Stored data entries

begin

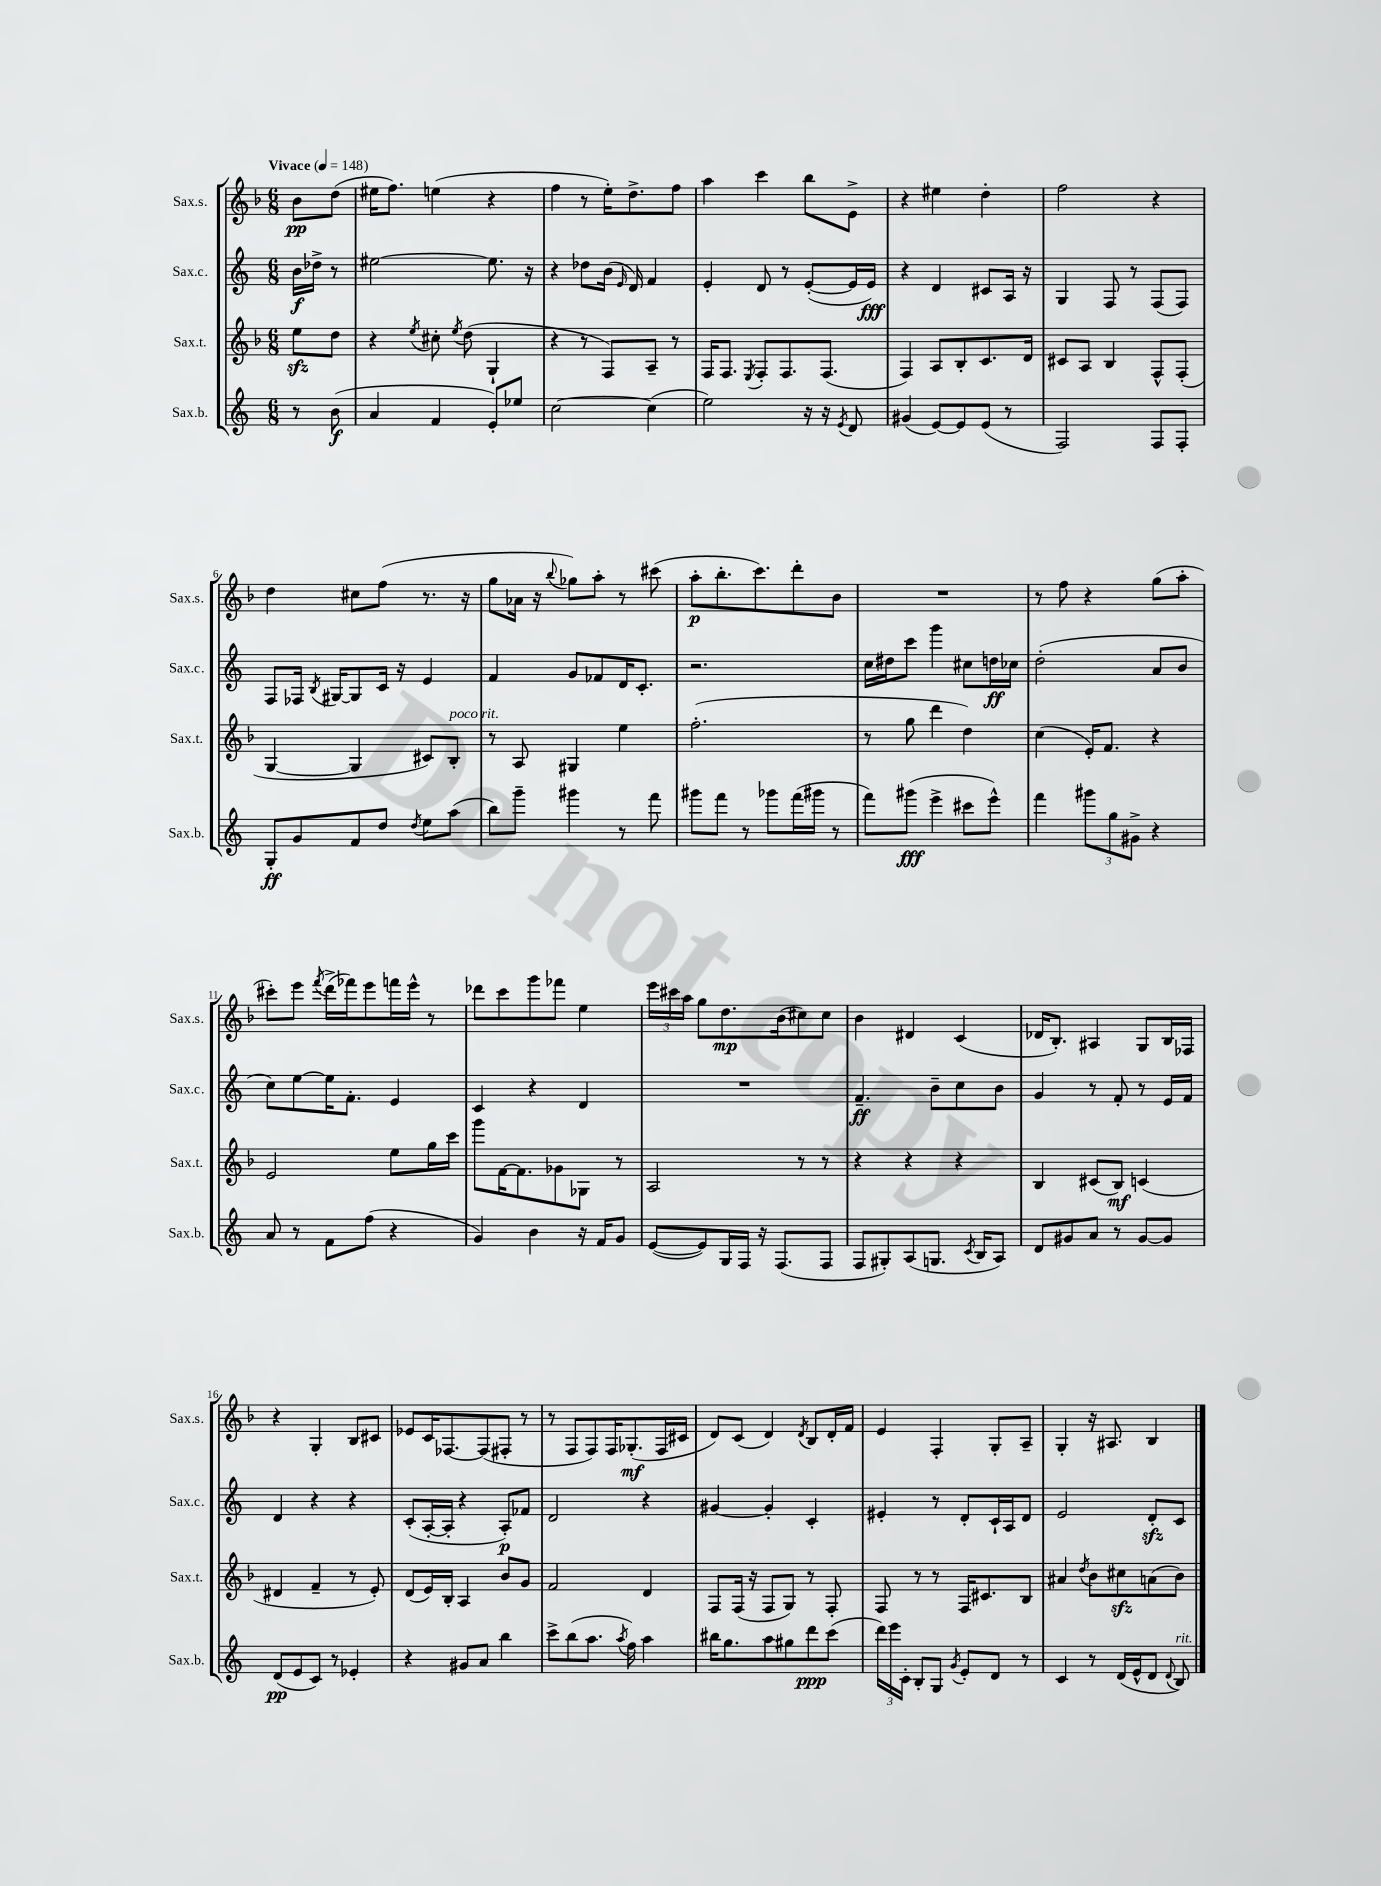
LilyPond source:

<<
\new StaffGroup <<
\new Staff = "s0" \with { instrumentName = "Sax.s." shortInstrumentName = "Sax.s." } {
    \clef treble \key f \major \numericTimeSignature \time 6/8 \partial 4 \tempo "Vivace" 4 = 148
    \autoBeamOff bes'8[\pp d''8]( |
    eis''16[ f''8.]) e''4( r4 |
    f''4 r8 e''16[-.) d''8.-> f''8] |
    a''4 c'''4 bes''8[ e'8]-> |
    r4 eis''4 d''4-. |
    f''2 r4 |
    d''4 cis''8[ f''8]( r8. r16 |
    g''8[ aes'16] r16 \appoggiatura { bes''8 } ges''8[) a''8]-. r8 cis'''8( |
    a''8[-.\p bes''8.-. c'''8.) d'''8-. bes'8] |
    R2. |
    r8 f''8 r4 g''8[( a''8]-. |
    cis'''8[-.) e'''8] \acciaccatura { f'''8 } d'''16[->( fes'''16) e'''8 f'''16 e'''16]-^ r8 |
    des'''8[ c'''8 g'''8 fes'''8] e''4 |
    \tuplet 3/2 { e'''16[ cis'''16 a''16] } g''8[ d''8.\mp bes'16( cis''8) cis''8] |
    bes'4 dis'4 c'4( |
    des'16[ bes8.]-.) ais4 g8[ bes16 fes16] |
    r4 g4-. bes8[ cis'8] |
    ees'8[ c'16 fes8.~ fes8( fis8]-. r8 |
    r8 f8[ f8) f16 ges8.-.\mf( f16 cis'16] |
    d'8[) c'8]( d'4) \acciaccatura { d'8 } bes8[ d'16-. f'16] |
    e'4 f4-. g8[-. a8]-- |
    g4-. r16 ais8. bes4 \bar "|." |
}
\new Staff = "s1" \with { instrumentName = "Sax.c." shortInstrumentName = "Sax.c." } {
    \clef treble \key c \major \numericTimeSignature \time 6/8 \partial 4
    \autoBeamOff b'16[\f des''16]-> r8 |
    eis''2~ eis''8. r16 |
    r4 des''8[ b'16]( \grace { e'16 } d'16) f'4 |
    e'4-. d'8 r8 e'8[~-.( e'16 e'16]\fff) |
    r4 d'4 cis'8[ a16] r16 |
    g4 f8 r8 f8[( f8]) |
    f8[ fes16] \acciaccatura { b8 } gis16[~ gis8 c'16] r16 e'4 |
    f'4 g'8[ fes'8 d'16 c'8.]-. |
    r2. |
    c''16[ dis''16 c'''8] g'''4 cis''8[ d''16\ff ces''16] |
    d''2-.( a'8[ b'8] |
    c''8[) e''8~ e''16 f'8.]-. e'4 |
    c'4 r4 d'4 |
    R2. |
    f'4.--\ff b'8[-- c''8 b'8] |
    g'4 r8 f'8-. r8 e'16[ f'16] |
    d'4 r4 r4 |
    c'8[-.( a16~-. a16]-. r4 a8[-.\p) fes'8] |
    d'2 r4 |
    gis'4~ gis'4-. c'4-. |
    eis'4-. r8 d'8[-. c'16-! a16 d'8] |
    e'2 d'8[-.\sfz c'8] \bar "|." |
}
\new Staff = "s2" \with { instrumentName = "Sax.t." shortInstrumentName = "Sax.t." } {
    \clef treble \key f \major \numericTimeSignature \time 6/8 \partial 4
    \autoBeamOff e''8[\sfz d''8] |
    r4 \acciaccatura { e''8 } cis''8-. \acciaccatura { e''8 } d''8( g4-! |
    r4 r8 f8[) a8]-- r8 |
    f16[ f8.] \acciaccatura { e8 } f8[-. f8. f8.]( |
    f4) a8[ bes8-. c'8. d'16] |
    cis'8[ a8] bes4 f8[-^ f8]-.( |
    g4~ g4 cis'8[) bes8]-.^\markup { \italic "poco rit." } |
    r8 a8 gis4 e''4 |
    f''2.-.( |
    r8 g''8 d'''4 d''4) |
    c''4( e'16[-.) f'8.] r4 |
    e'2 e''8[ g''16 c'''16] |
    g'''8[ f'16~ f'8. ges'8 ges8] r8 |
    a2 r8 r8 |
    r4 r4 r4 |
    bes4 cis'8[( bes8]\mf) c'4( |
    dis'4 f'4-- r8 e'8-.) |
    d'8[( e'16) bes16]-. a4 bes'8[ g'8] |
    f'2 d'4 |
    f8[ f16]( r16 f8[ g8]) r8 f8-. |
    f8 r8 r8 f16[ cis'8. bes8] |
    ais'4 \acciaccatura { d''8 } bes'8[ cis''8\sfz a'8( bes'8]) \bar "|." |
}
\new Staff = "s3" \with { instrumentName = "Sax.b." shortInstrumentName = "Sax.b." } {
    \clef treble \key c \major \numericTimeSignature \time 6/8 \partial 4
    \autoBeamOff r8 b'8\f( |
    a'4 f'4 e'8[-.) ees''8] |
    c''2~ c''4( |
    e''2) r16 r16 \acciaccatura { e'8 } d'8 |
    gis'4( e'8[~) e'8 e'8]( r8 |
    f2) f8[ f8]-. |
    g8[-.\ff g'8 f'8 d''8] \acciaccatura { d''8 } e''8[ a''8]( |
    b''8[) g'''8]-- gis'''4 r8 f'''8 |
    gis'''8[ f'''8] r8 ges'''8[ f'''16( gis'''16] r8 |
    f'''8[) gis'''8]\fff( e'''4-> cis'''8[ e'''8]-^) |
    f'''4 \tuplet 3/2 { gis'''8[ g''8 gis'8]-> } r4 |
    a'8 r8 f'8[ f''8]( r4 |
    g'4) b'4 r16 f'16[ g'8] |
    e'8[~( e'8) g16 f16] r16 f8.[( f8] |
    f8[ gis8-.) a8( g8.] \acciaccatura { c'8 } b16[ a8]) |
    d'8[ gis'8 a'8] r8 gis'8[~ gis'8] |
    d'8[\pp( e'8 c'8]) r8 ees'4-. |
    r4 gis'8[ a'8] b''4 |
    c'''8[-> b''8( a''8.] \acciaccatura { a''8 } f''16) a''4 |
    bis''16[ g''8. a''8 gis''8 d'''8\ppp c'''8]( |
    \tuplet 3/2 { d'''16[) e'''16 c'16]-. } b8[-. g8] \acciaccatura { g'8 } e'8[-. d'8] r8 |
    c'4 r8 d'16[( e'16-^ d'8] \appoggiatura { d'8 } b8^\markup { \italic "rit." }) \bar "|." |
}
>>
>>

end

#### [SHORT TASK]
List every line of the entries above that contains the string "tuplet".

#### [RESPONSE TO THIS TASK]
    \tuplet 3/2 { e'''16[ cis'''16 a''16] } g''8[ d''8.\mp bes'16( cis''8) cis''8] |
    f'''4 \tuplet 3/2 { gis'''8[ g''8 gis'8]-> } r4 |
    \tuplet 3/2 { d'''16[) e'''16 c'16]-. } b8[-. g8] \acciaccatura { g'8 } e'8[-. d'8] r8 |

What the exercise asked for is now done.